### PROBLEM STATEMENT
Take each line of the entries below that contains "Ente" and copy it.

### DATASET CONTENT
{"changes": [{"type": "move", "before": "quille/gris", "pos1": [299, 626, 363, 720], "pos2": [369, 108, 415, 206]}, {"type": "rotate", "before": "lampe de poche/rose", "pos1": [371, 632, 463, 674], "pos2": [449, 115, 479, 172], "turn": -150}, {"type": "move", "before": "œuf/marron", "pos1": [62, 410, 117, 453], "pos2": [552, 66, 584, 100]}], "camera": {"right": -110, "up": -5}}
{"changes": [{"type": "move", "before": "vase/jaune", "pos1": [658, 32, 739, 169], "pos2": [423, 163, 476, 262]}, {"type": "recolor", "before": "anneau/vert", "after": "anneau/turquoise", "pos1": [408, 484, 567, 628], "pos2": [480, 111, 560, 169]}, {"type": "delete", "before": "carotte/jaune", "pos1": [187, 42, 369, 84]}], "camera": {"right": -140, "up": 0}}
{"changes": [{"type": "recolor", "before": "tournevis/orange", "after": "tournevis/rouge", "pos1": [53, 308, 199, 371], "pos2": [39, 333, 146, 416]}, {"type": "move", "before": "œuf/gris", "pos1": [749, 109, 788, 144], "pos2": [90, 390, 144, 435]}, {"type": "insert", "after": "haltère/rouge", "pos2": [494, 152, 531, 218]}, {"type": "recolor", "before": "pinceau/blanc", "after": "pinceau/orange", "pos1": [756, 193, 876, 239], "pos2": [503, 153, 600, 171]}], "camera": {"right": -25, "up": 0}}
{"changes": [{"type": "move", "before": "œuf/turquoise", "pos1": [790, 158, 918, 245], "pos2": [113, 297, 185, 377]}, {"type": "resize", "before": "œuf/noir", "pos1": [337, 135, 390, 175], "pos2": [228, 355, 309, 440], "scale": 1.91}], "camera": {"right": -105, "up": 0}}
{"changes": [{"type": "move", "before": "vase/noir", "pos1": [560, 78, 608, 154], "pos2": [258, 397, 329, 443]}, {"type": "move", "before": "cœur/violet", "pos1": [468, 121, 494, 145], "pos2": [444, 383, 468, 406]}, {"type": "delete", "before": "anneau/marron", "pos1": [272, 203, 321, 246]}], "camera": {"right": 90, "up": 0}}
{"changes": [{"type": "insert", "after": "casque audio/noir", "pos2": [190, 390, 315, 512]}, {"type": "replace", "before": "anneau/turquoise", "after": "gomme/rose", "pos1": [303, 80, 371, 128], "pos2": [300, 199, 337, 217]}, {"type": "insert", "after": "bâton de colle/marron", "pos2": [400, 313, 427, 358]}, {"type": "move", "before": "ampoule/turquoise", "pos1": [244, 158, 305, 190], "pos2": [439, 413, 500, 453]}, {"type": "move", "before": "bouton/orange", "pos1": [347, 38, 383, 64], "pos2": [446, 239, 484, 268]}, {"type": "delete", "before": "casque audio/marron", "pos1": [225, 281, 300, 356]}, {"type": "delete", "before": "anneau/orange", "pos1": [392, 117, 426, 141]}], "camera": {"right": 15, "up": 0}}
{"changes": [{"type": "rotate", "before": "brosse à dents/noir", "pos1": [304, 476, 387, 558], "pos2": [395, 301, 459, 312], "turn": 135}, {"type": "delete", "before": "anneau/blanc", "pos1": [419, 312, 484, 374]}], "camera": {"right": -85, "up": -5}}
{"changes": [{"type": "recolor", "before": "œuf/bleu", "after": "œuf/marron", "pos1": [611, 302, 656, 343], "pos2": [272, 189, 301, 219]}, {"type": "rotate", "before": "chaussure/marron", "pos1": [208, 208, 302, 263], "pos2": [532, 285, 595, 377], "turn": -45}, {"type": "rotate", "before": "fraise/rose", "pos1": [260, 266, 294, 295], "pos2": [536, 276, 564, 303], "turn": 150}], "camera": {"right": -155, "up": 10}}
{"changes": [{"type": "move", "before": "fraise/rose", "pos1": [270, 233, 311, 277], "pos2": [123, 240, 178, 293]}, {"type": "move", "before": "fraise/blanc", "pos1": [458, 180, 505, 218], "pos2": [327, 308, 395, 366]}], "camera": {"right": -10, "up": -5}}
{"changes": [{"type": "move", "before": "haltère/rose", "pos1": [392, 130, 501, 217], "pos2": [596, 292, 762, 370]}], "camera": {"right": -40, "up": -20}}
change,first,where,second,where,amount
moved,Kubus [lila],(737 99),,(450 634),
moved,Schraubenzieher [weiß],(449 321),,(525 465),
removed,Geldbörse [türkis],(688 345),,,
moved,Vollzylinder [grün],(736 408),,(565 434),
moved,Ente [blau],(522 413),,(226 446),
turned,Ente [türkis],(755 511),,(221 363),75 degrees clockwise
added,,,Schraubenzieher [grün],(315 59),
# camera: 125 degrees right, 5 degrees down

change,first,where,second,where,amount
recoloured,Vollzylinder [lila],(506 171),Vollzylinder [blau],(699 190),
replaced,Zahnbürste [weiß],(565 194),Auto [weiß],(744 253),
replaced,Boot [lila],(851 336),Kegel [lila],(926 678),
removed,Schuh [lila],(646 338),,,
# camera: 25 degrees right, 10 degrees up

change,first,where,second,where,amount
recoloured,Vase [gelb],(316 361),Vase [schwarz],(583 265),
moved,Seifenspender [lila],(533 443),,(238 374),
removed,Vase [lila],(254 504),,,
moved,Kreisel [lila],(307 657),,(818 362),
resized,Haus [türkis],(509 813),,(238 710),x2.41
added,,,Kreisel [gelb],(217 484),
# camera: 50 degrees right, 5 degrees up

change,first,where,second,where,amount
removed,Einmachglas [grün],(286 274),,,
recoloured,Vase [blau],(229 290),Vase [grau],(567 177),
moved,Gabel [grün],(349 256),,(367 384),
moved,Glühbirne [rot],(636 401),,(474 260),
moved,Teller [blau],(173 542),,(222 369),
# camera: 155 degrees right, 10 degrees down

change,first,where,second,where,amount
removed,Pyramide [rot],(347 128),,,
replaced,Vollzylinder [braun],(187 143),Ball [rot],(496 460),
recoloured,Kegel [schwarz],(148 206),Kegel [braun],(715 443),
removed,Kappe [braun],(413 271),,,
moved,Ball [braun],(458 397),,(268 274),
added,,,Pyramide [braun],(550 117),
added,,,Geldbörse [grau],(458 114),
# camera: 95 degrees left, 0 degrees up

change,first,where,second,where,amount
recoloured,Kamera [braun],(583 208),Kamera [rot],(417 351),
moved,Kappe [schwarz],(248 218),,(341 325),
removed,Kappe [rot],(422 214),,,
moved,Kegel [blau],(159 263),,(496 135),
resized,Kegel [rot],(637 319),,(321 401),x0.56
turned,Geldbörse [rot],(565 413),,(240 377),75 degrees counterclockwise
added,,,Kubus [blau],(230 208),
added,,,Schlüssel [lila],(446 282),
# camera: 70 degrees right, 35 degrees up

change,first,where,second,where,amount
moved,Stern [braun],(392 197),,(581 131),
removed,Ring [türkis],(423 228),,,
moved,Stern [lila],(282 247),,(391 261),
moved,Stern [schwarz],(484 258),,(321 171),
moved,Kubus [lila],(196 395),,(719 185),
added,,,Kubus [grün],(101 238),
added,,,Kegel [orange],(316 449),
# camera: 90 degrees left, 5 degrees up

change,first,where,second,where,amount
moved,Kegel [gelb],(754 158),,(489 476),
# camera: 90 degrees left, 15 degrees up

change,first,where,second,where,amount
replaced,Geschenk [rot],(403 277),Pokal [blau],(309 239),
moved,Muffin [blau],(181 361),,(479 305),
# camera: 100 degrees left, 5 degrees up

### SOLUTION TO THIS TASK
moved,Ente [blau],(522 413),,(226 446),
turned,Ente [türkis],(755 511),,(221 363),75 degrees clockwise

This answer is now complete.